### [Exercise prompt]
Find the line holding "yellow star: (106, 28) -> (74, 32), moved" in the entries below. Give it again exactly, along with every line after it up to and including the line holding "green triangle: (108, 73)".

### [Task input]
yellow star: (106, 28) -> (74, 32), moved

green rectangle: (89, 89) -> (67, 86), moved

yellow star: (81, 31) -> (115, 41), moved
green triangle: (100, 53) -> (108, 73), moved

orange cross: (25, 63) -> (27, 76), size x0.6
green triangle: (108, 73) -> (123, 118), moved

* * *

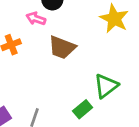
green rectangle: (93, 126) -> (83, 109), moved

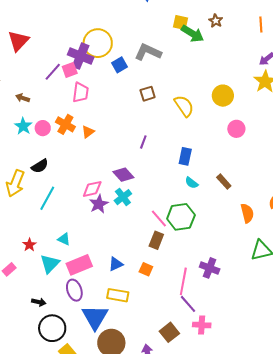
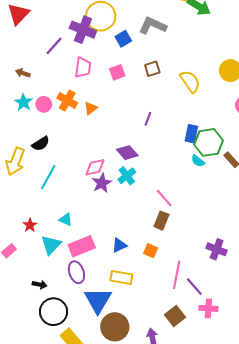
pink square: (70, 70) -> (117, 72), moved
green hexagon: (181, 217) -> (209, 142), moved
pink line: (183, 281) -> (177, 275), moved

### [Completed task]
yellow star: (106, 28) -> (74, 32), moved

green rectangle: (89, 89) -> (67, 86), moved

yellow star: (81, 31) -> (115, 41), moved
green triangle: (100, 53) -> (108, 73), moved

orange cross: (25, 63) -> (27, 76), size x0.6
green triangle: (108, 73) -> (123, 118), moved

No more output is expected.